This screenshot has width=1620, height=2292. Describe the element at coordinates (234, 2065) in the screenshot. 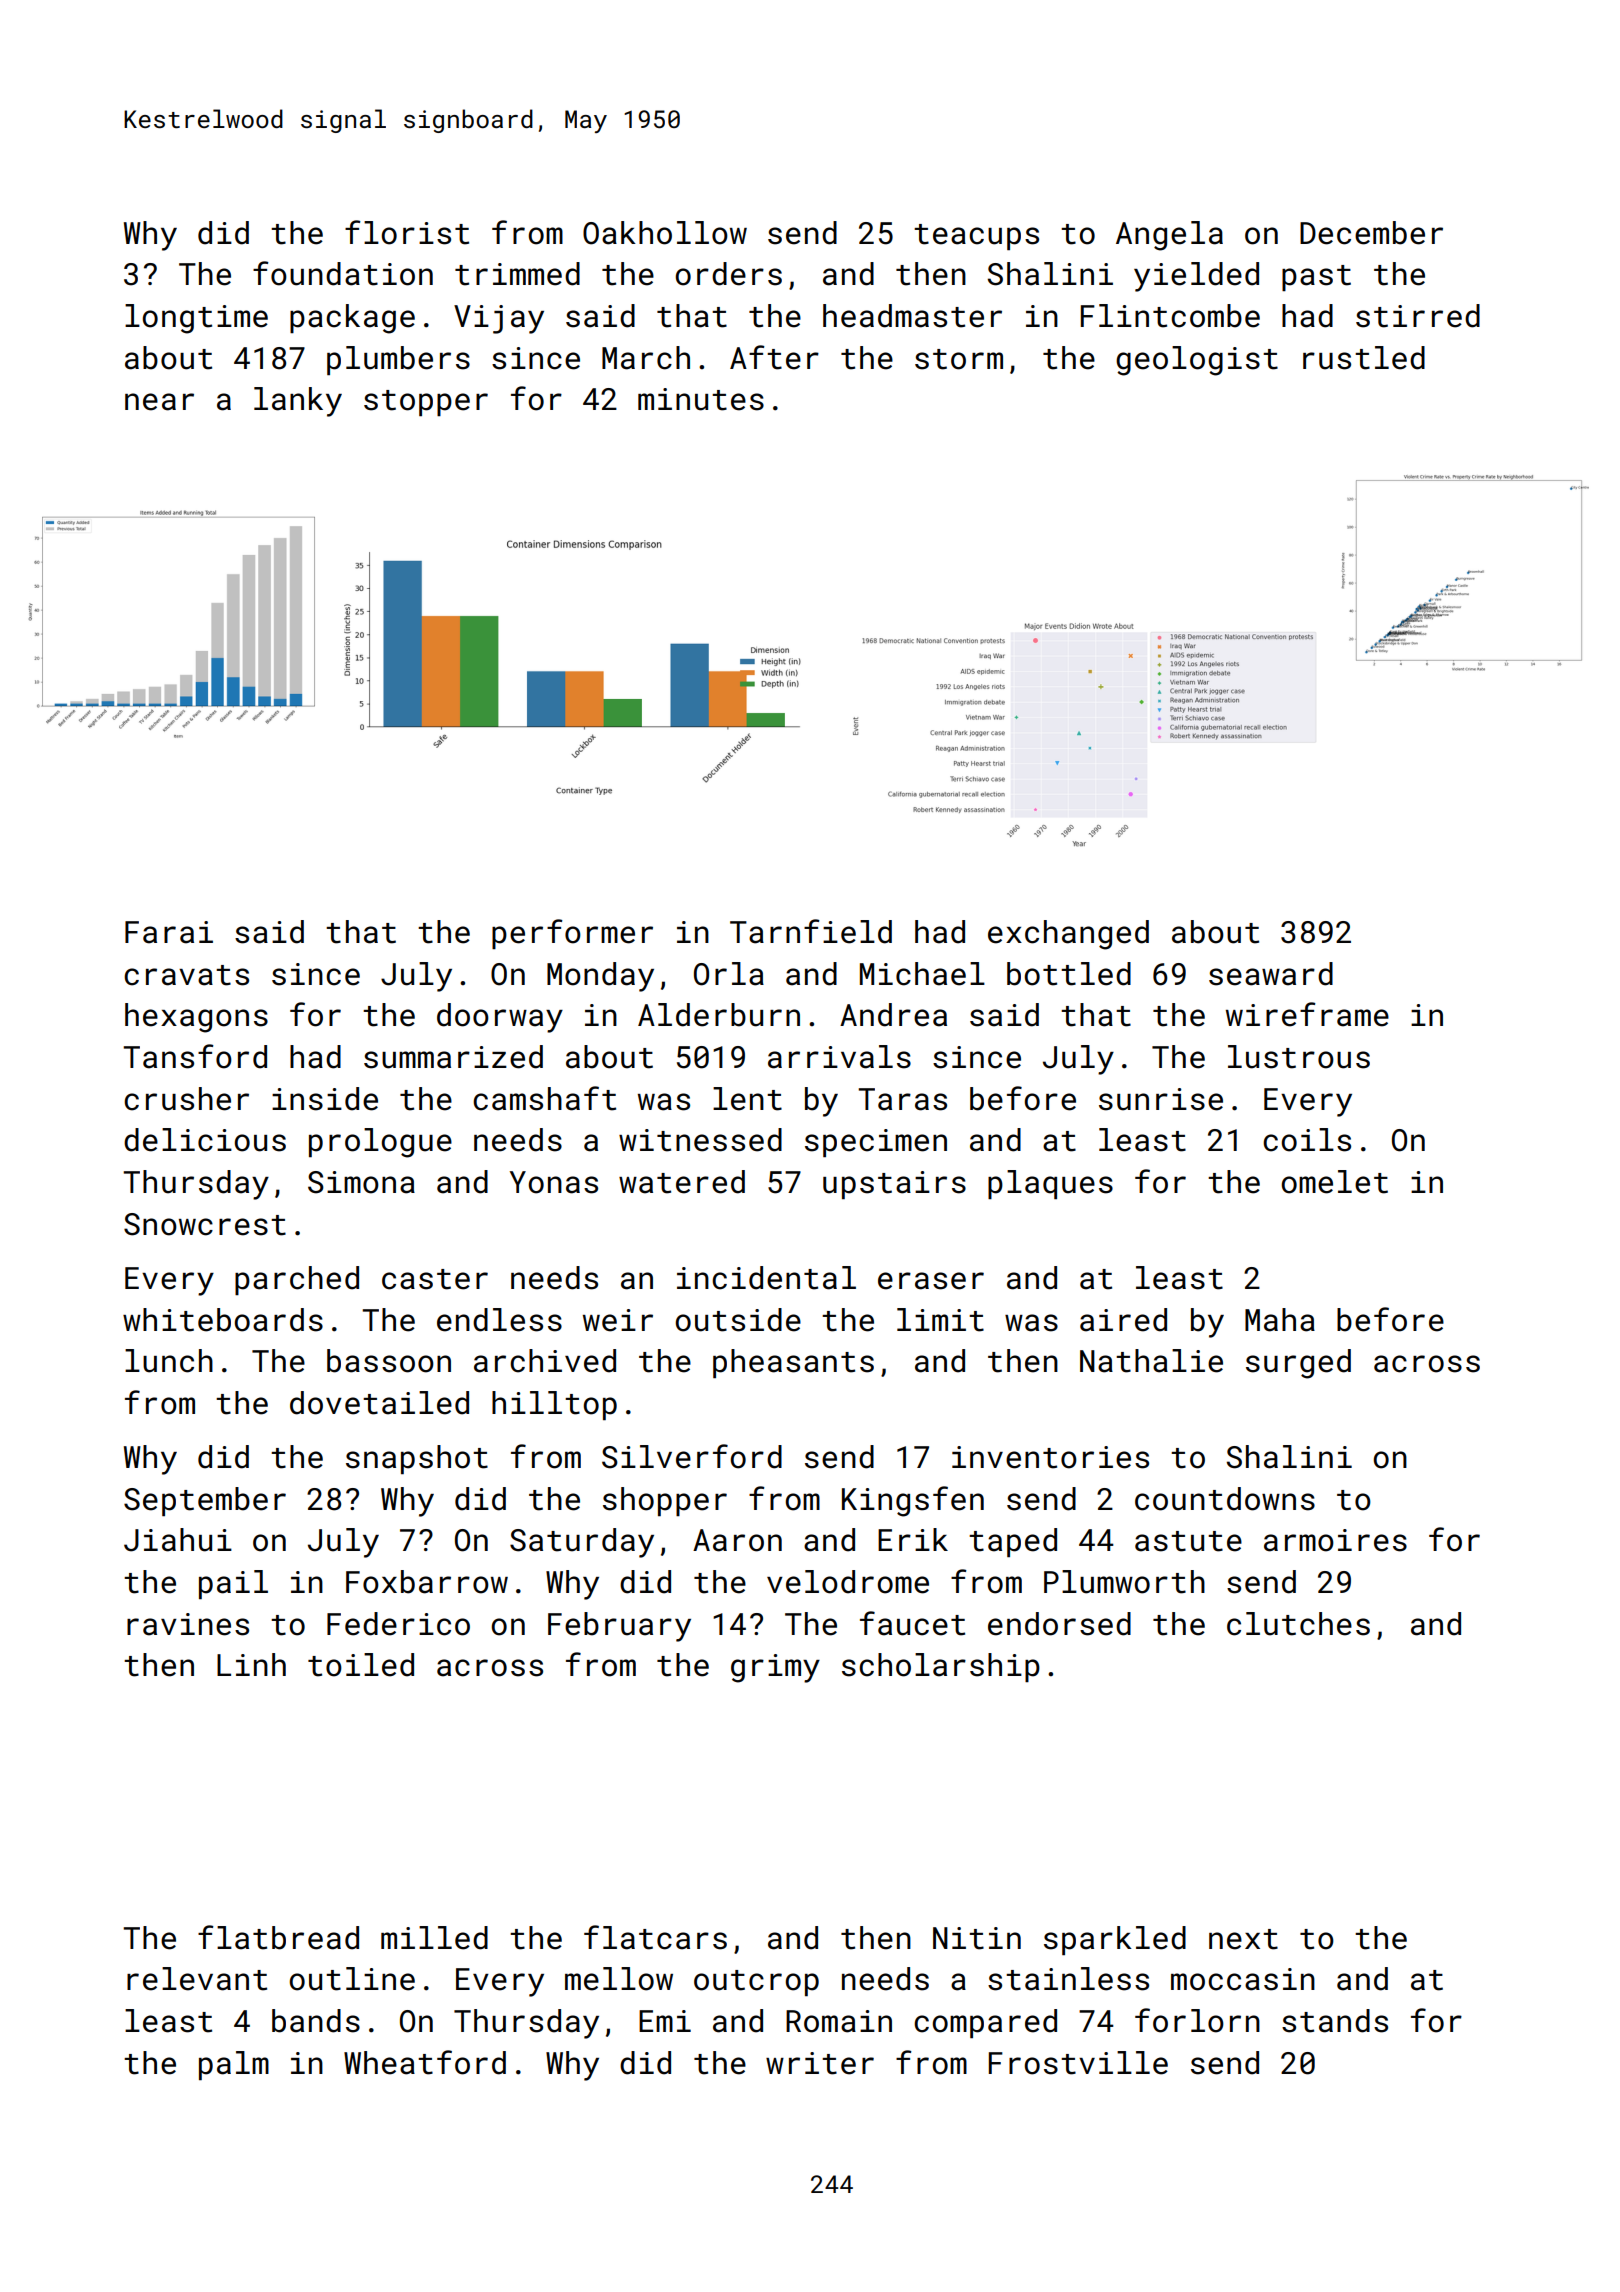

I see `palm` at that location.
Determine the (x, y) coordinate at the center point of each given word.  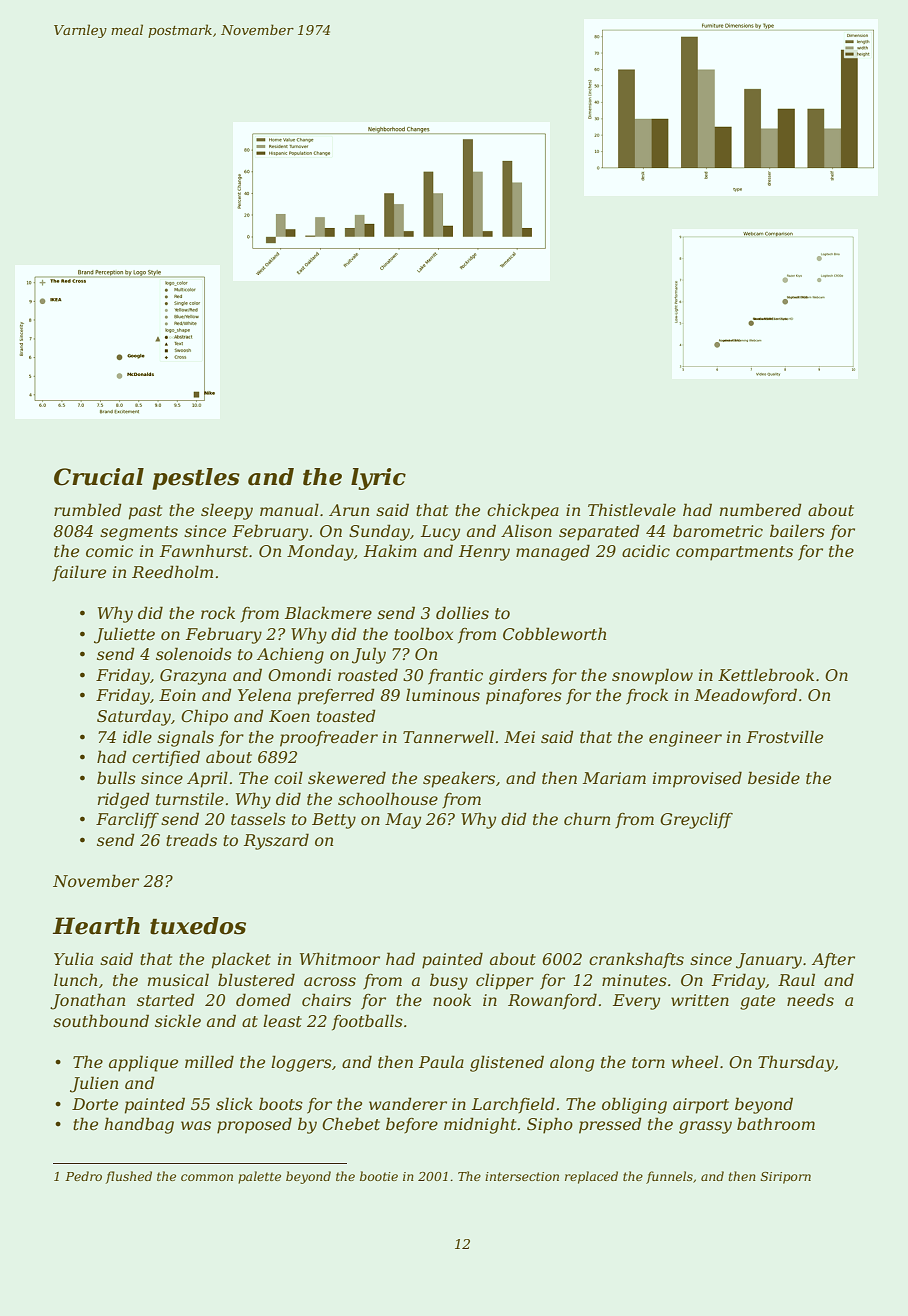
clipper (505, 981)
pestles (196, 479)
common (207, 1177)
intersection (522, 1176)
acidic (646, 550)
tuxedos (198, 926)
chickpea (523, 511)
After (833, 961)
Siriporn (786, 1178)
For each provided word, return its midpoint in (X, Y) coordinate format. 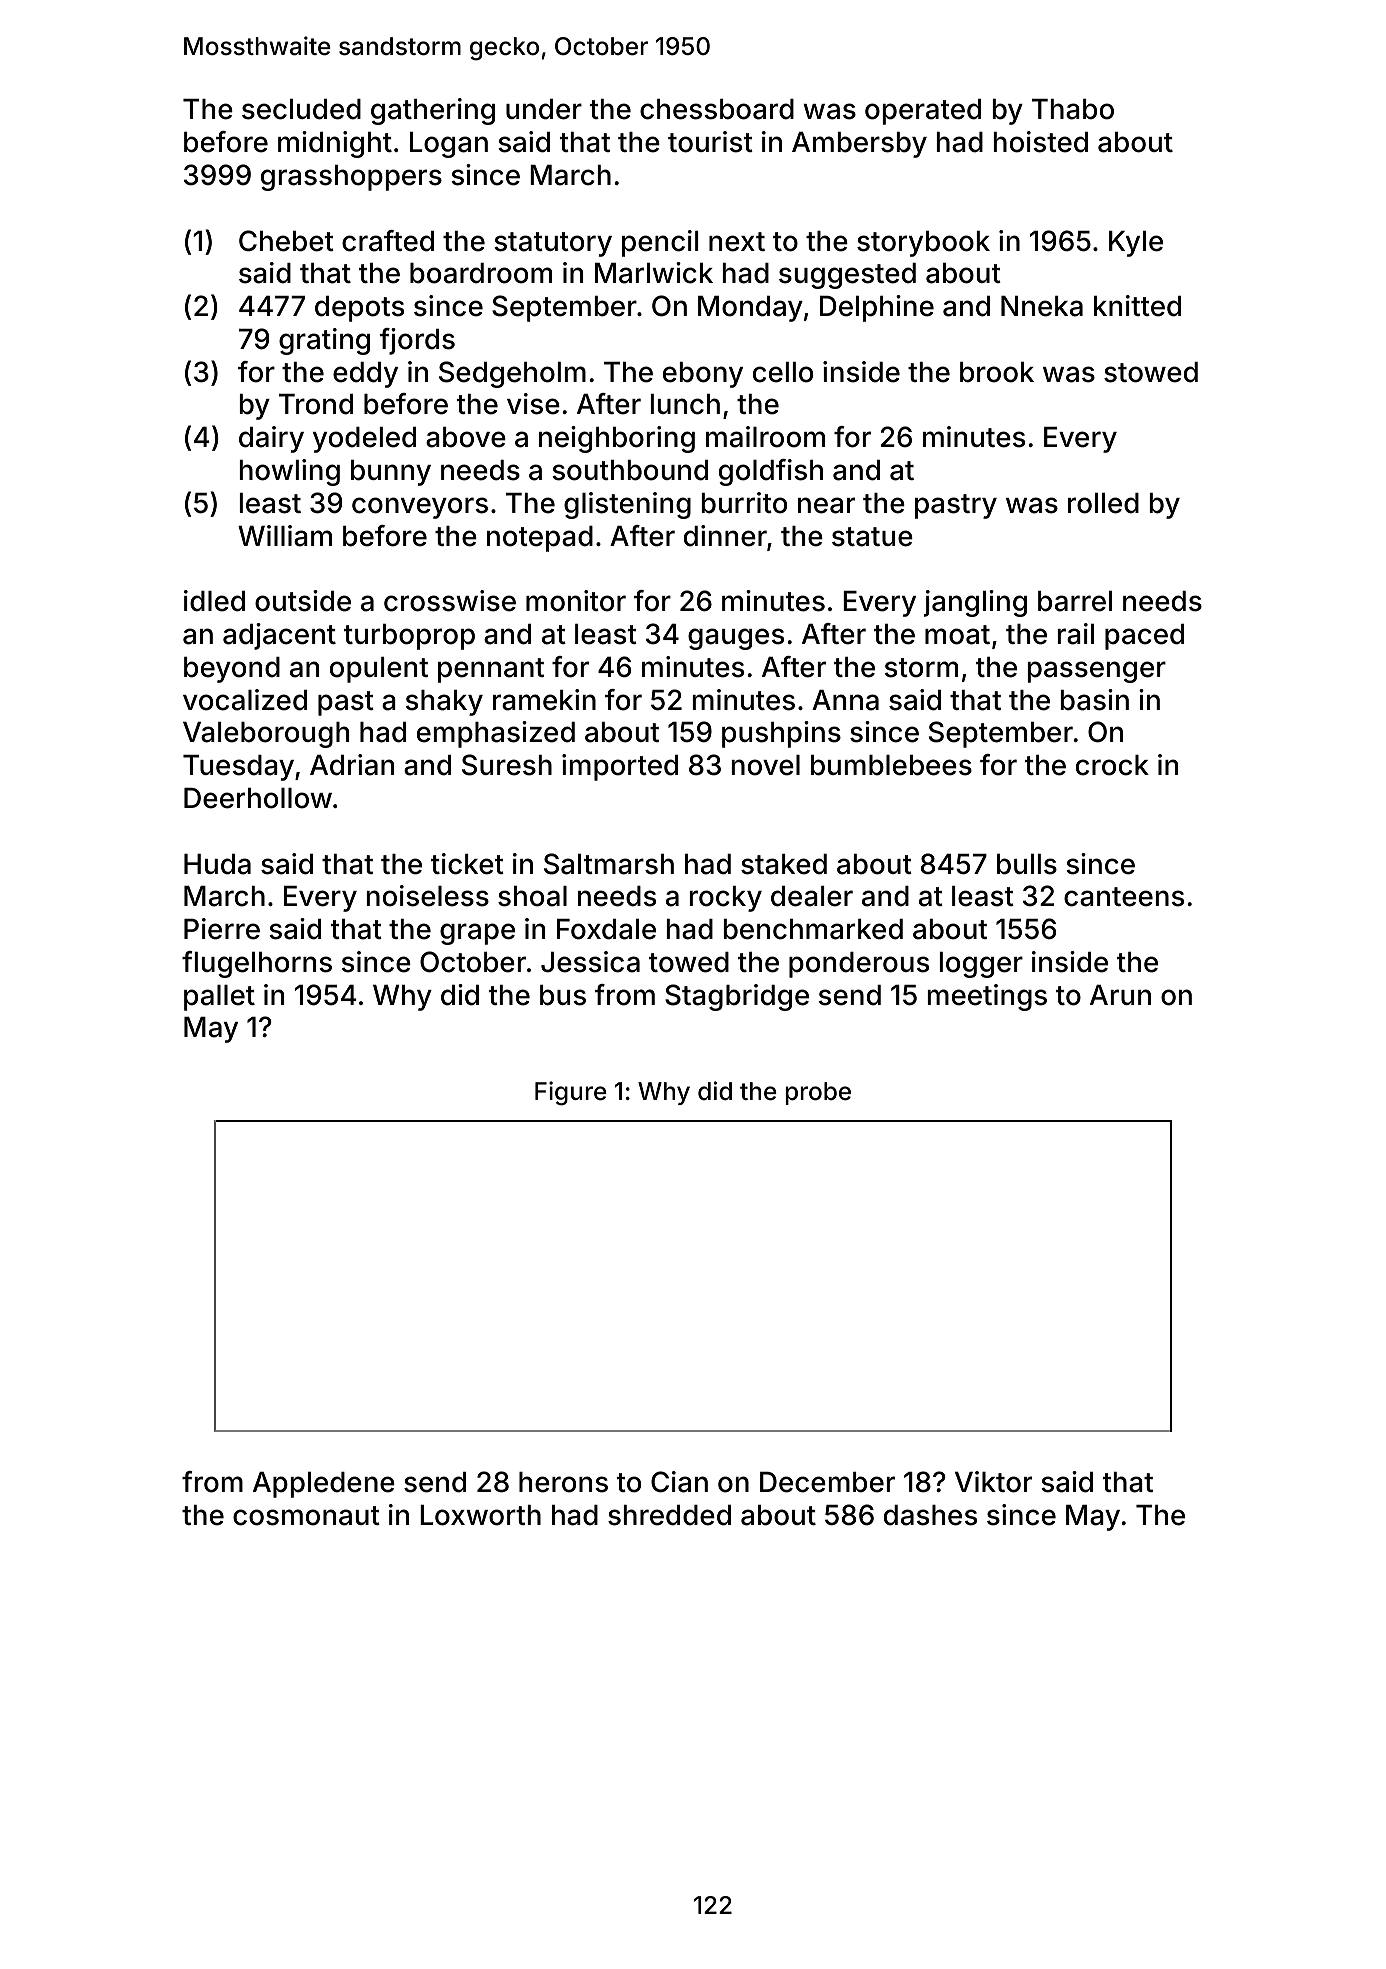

• _Task directions_: Render all the items above as a Markdown table with two columns, Row and Line, putting each nonblank line in its own row with its number. Omit blank lines and leave out the pictures.

• _Complete response_:
| Row | Line |
|---|---|
| 1 | This screenshot has width=1620, height=2292. Describe the element at coordinates (234, 2065) in the screenshot.  |
| 2 | I see `palm` at that location. |
| 3 | Determine the (x, y) coordinate at the center point of each given word.   |
| 4 | clipper (505, 981) |
| 5 | pestles (196, 479) |
| 6 | common (207, 1177) |
| 7 | intersection (522, 1176) |
| 8 | acidic (646, 550) |
| 9 | tuxedos (198, 926) |
| 10 | chickpea (523, 511) |
| 11 | After (833, 961) |
| 12 | Siriporn (786, 1178) |
| 13 | For each provided word, return its midpoint in (X, Y) coordinate format.  |